Below this sentence is a listing; return exactly its lines from the one with "glasses in orange <249" to the one with "toothbrush in orange", both kept, and nothing more.

■ **INFORMATION GIVEN**
========================================================================
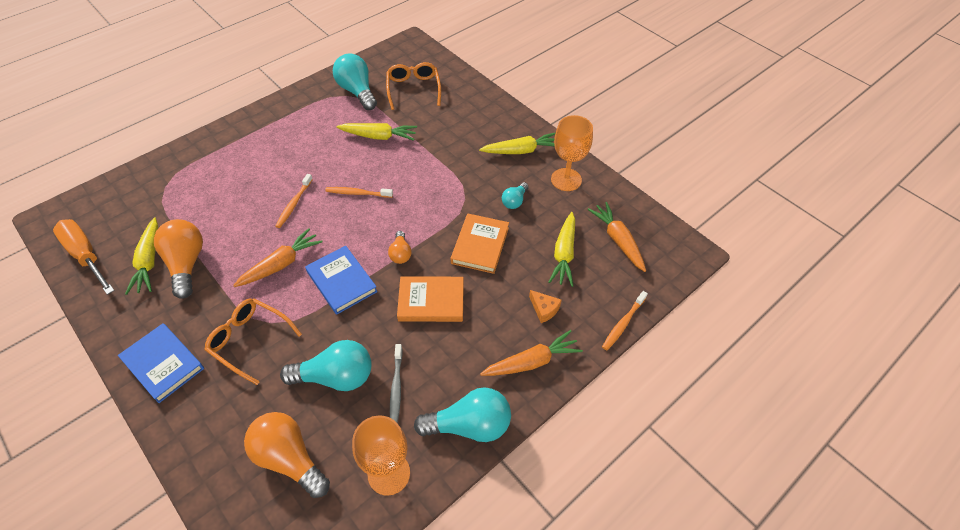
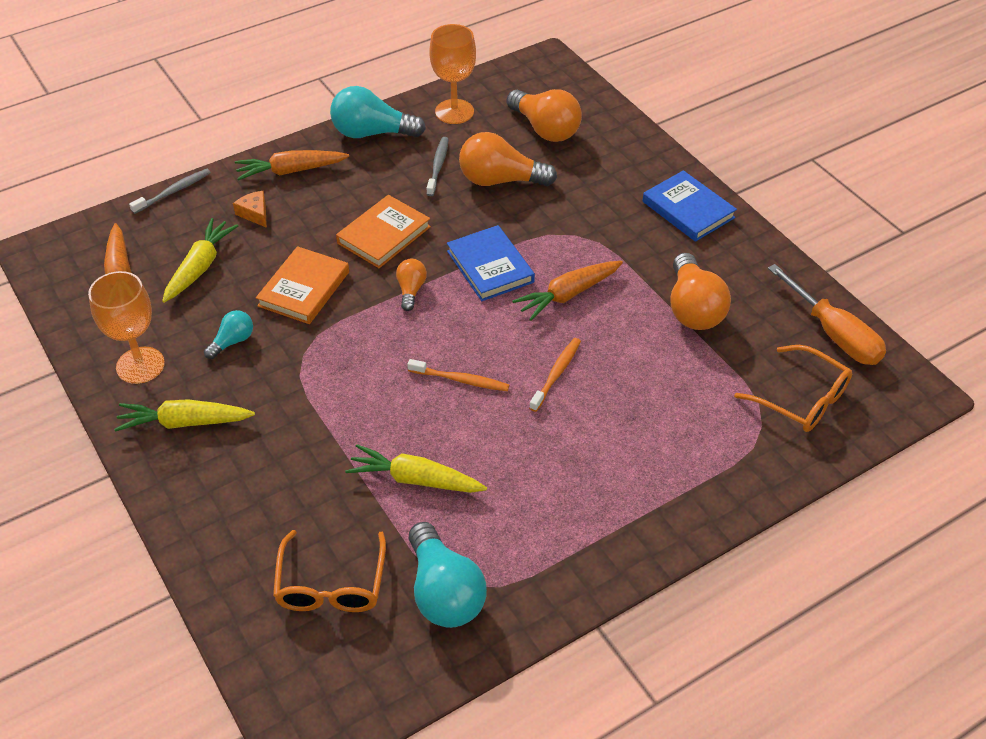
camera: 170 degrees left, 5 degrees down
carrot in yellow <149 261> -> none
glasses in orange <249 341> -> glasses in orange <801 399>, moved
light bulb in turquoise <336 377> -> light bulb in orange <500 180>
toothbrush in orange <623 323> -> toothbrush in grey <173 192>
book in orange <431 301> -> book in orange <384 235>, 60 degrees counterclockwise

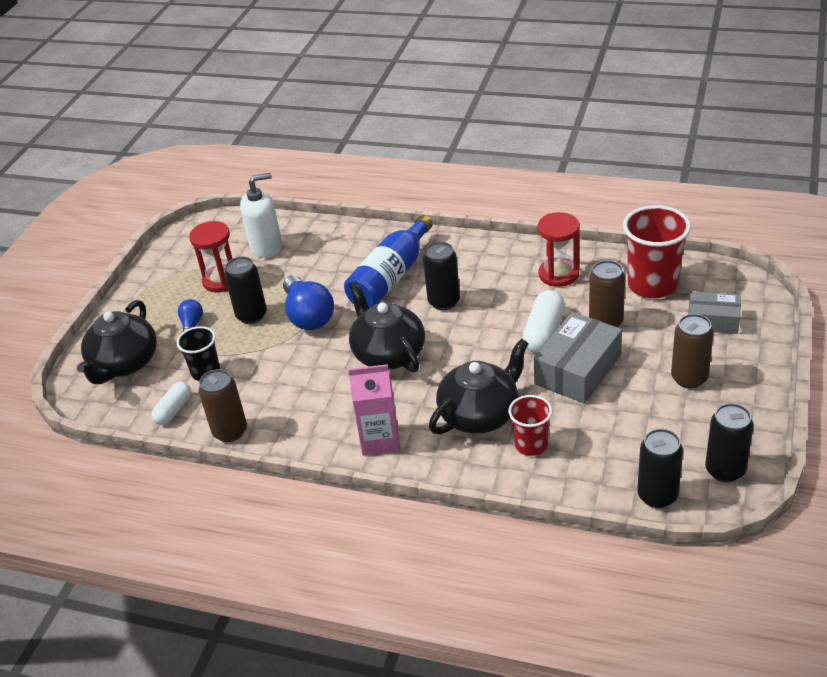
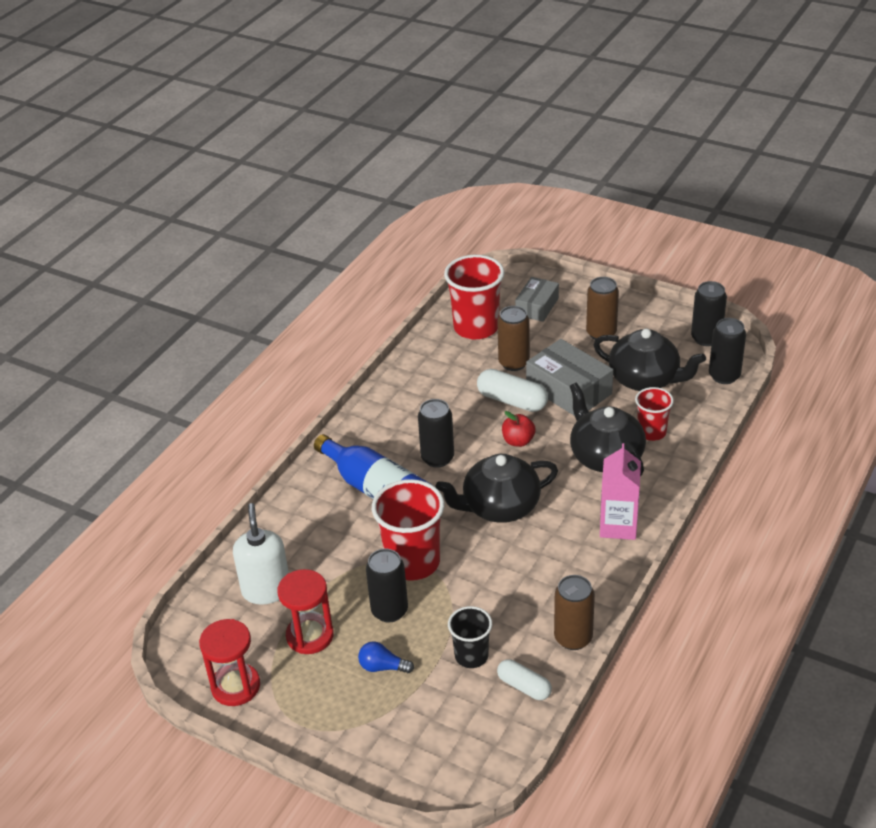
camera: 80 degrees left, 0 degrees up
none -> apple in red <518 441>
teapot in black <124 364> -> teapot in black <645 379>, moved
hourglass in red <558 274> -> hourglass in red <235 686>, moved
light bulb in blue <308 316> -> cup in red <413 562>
========================================================================
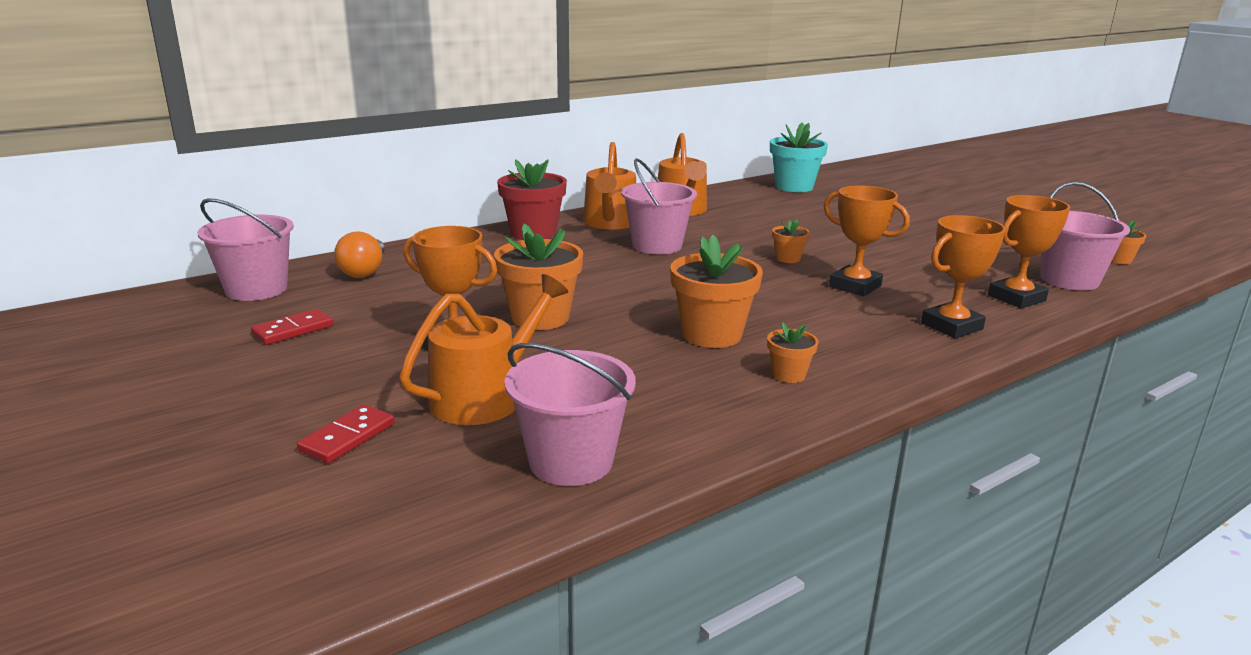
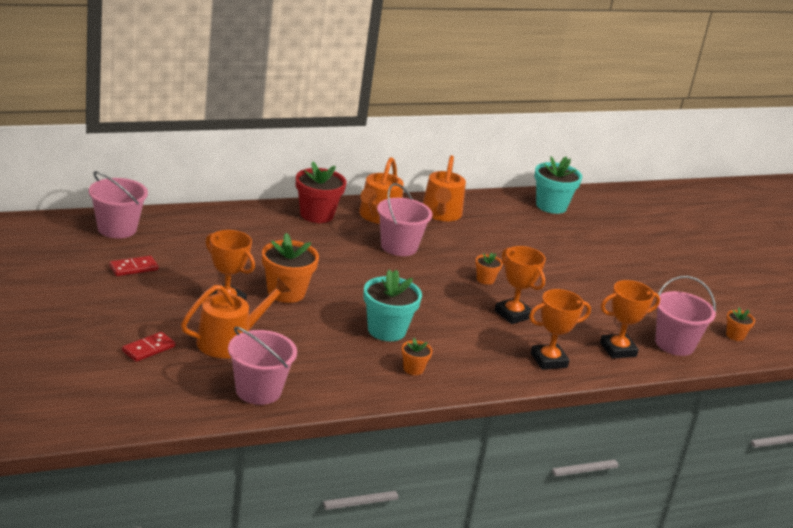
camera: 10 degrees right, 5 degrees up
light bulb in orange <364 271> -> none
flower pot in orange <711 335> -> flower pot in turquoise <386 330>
========================================================================
■ **REPLY**
glasses in orange <249 341> -> glasses in orange <801 399>, moved
light bulb in turquoise <336 377> -> light bulb in orange <500 180>
toothbrush in orange <623 323> -> toothbrush in grey <173 192>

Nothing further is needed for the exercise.